=== What to do ===
Quote every entry below word for word, leaving the pictures out of your answer.

Entries from a data collection
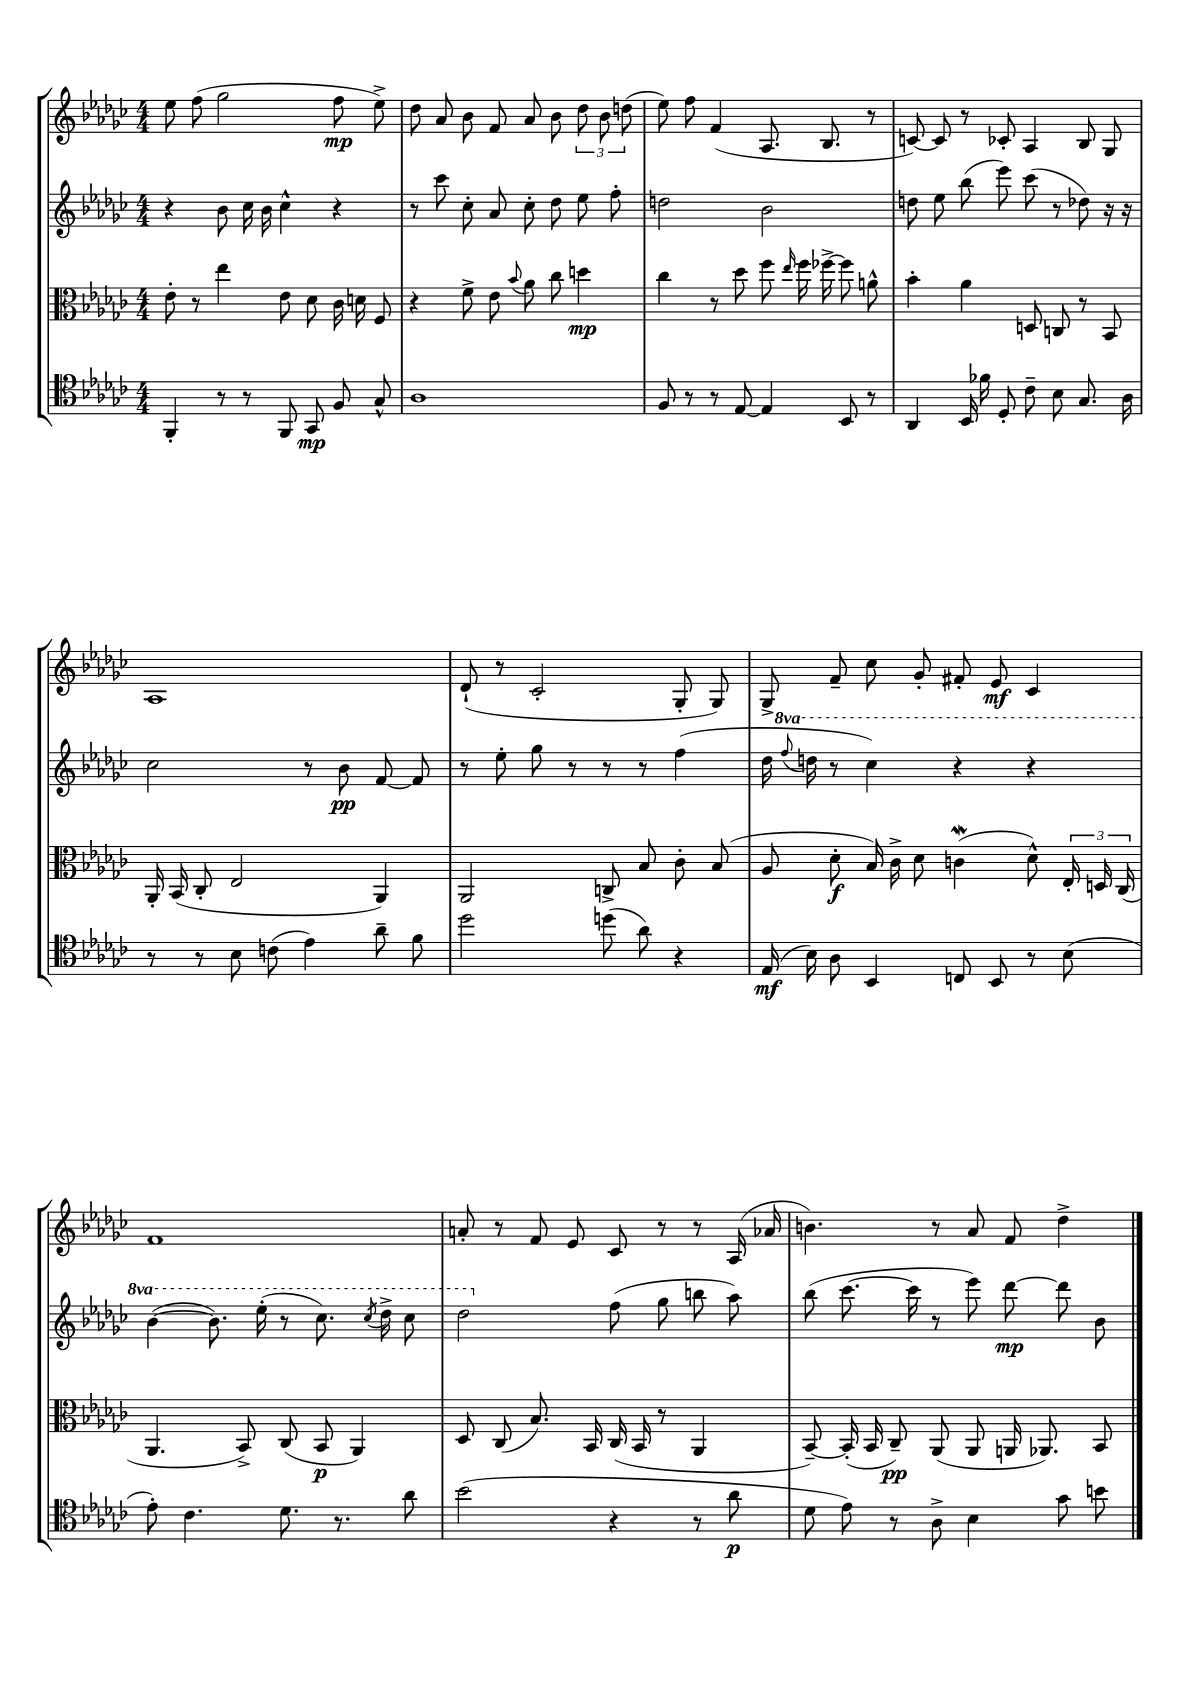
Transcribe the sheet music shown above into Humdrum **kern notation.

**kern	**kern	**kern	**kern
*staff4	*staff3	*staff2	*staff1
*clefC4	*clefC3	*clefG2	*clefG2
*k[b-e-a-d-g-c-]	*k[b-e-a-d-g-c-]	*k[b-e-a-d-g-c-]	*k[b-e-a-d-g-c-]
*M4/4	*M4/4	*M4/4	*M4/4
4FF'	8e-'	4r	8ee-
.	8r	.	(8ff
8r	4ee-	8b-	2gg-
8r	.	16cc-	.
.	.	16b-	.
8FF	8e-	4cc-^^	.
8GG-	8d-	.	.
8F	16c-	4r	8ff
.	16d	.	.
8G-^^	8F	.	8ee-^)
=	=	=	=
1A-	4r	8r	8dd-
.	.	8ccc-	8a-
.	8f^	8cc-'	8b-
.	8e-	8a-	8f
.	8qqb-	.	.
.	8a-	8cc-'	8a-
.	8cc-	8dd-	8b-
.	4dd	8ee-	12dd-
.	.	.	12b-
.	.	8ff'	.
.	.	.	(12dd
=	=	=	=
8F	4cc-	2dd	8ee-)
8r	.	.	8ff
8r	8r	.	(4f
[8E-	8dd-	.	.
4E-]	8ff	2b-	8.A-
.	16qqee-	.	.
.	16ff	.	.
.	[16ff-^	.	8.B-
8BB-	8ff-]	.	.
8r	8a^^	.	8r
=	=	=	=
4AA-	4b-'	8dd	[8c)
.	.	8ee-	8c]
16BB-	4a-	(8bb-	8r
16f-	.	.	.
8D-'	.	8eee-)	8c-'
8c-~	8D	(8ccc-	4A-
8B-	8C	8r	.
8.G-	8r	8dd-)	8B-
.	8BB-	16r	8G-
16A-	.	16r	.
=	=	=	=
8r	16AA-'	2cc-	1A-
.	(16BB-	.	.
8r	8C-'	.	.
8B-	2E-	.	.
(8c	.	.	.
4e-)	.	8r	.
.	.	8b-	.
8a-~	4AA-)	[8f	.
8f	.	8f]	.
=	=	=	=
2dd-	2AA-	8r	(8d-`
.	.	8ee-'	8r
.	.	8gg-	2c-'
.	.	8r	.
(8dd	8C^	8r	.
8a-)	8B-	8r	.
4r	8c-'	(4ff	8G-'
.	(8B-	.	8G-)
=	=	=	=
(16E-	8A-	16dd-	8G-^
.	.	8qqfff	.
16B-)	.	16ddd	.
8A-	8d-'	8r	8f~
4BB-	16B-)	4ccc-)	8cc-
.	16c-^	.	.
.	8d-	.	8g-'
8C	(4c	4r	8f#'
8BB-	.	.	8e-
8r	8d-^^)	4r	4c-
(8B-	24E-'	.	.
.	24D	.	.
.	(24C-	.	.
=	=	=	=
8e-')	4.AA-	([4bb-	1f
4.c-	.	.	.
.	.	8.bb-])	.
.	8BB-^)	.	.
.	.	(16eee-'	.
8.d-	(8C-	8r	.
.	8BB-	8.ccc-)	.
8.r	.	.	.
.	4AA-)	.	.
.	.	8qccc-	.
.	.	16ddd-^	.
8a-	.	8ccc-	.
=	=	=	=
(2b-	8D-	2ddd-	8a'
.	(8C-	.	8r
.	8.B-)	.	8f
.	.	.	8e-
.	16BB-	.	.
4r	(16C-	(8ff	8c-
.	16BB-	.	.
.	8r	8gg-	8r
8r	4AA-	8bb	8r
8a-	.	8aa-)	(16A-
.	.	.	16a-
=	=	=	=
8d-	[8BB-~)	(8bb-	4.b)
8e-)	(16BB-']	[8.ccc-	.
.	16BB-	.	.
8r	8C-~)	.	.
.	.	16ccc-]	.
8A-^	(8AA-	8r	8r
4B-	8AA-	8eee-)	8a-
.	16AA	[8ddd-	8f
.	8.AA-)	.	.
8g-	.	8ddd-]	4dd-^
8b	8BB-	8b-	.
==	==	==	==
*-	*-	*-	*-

=== Output of the task ===
Transcribe the sheet music shown above into Humdrum **kern notation.

**kern	**kern	**kern	**kern
*staff4	*staff3	*staff2	*staff1
*clefC4	*clefC3	*clefG2	*clefG2
*k[b-e-a-d-g-c-]	*k[b-e-a-d-g-c-]	*k[b-e-a-d-g-c-]	*k[b-e-a-d-g-c-]
*M4/4	*M4/4	*M4/4	*M4/4
4FF'	8e-'	4r	8ee-
.	8r	.	(8ff
8r	4ee-	8b-	2gg-
8r	.	16cc-	.
.	.	16b-	.
8FF	8e-	4cc-^^	.
8GG-	8d-	.	.
8F	16c-	4r	8ff
.	16d	.	.
8G-^^	8F	.	8ee-^)
=	=	=	=
1A-	4r	8r	8dd-
.	.	8ccc-	8a-
.	8f^	8cc-'	8b-
.	8e-	8a-	8f
.	8qqb-	.	.
.	8a-	8cc-'	8a-
.	8cc-	8dd-	8b-
.	4dd	8ee-	12dd-
.	.	.	12b-
.	.	8ff'	.
.	.	.	(12dd
=	=	=	=
8F	4cc-	2dd	8ee-)
8r	.	.	8ff
8r	8r	.	(4f
[8E-	8dd-	.	.
4E-]	8ff	2b-	8.A-
.	16qqee-	.	.
.	16ff	.	.
.	[16ff-^	.	8.B-
8BB-	8ff-]	.	.
8r	8a^^	.	8r
=	=	=	=
4AA-	4b-'	8dd	[8c)
.	.	8ee-	8c]
16BB-	4a-	(8bb-	8r
16f-	.	.	.
8D-'	.	8eee-)	8c-'
8c-~	8D	(8ccc-	4A-
8B-	8C	8r	.
8.G-	8r	8dd-)	8B-
.	8BB-	16r	8G-
16A-	.	16r	.
=	=	=	=
8r	16AA-'	2cc-	1A-
.	(16BB-	.	.
8r	8C-'	.	.
8B-	2E-	.	.
(8c	.	.	.
4e-)	.	8r	.
.	.	8b-	.
8a-~	4AA-)	[8f	.
8f	.	8f]	.
=	=	=	=
2dd-	2AA-	8r	(8d-`
.	.	8ee-'	8r
.	.	8gg-	2c-'
.	.	8r	.
(8dd	8C^	8r	.
8a-)	8B-	8r	.
4r	8c-'	(4ff	8G-'
.	(8B-	.	8G-)
=	=	=	=
(16E-	8A-	16dd-	8G-^
.	.	8qqfff	.
16B-)	.	16ddd	.
8A-	8d-'	8r	8f~
4BB-	16B-)	4ccc-)	8cc-
.	16c-^	.	.
.	8d-	.	8g-'
8C	(4c	4r	8f#'
8BB-	.	.	8e-
8r	8d-^^)	4r	4c-
(8B-	24E-'	.	.
.	24D	.	.
.	(24C-	.	.
=	=	=	=
8e-')	4.AA-	([4bb-	1f
4.c-	.	.	.
.	.	8.bb-])	.
.	8BB-^)	.	.
.	.	(16eee-'	.
8.d-	(8C-	8r	.
.	8BB-	8.ccc-)	.
8.r	.	.	.
.	4AA-)	.	.
.	.	8qccc-	.
.	.	16ddd-^	.
8a-	.	8ccc-	.
=	=	=	=
(2b-	8D-	2ddd-	8a'
.	(8C-	.	8r
.	8.B-)	.	8f
.	.	.	8e-
.	16BB-	.	.
4r	(16C-	(8ff	8c-
.	16BB-	.	.
.	8r	8gg-	8r
8r	4AA-	8bb	8r
8a-	.	8aa-)	(16A-
.	.	.	16a-
=	=	=	=
8d-	[8BB-~)	(8bb-	4.b)
8e-)	(16BB-']	[8.ccc-	.
.	16BB-	.	.
8r	8C-~)	.	.
.	.	16ccc-]	.
8A-^	(8AA-	8r	8r
4B-	8AA-	8eee-)	8a-
.	16AA	[8ddd-	8f
.	8.AA-)	.	.
8g-	.	8ddd-]	4dd-^
8b	8BB-	8b-	.
==	==	==	==
*-	*-	*-	*-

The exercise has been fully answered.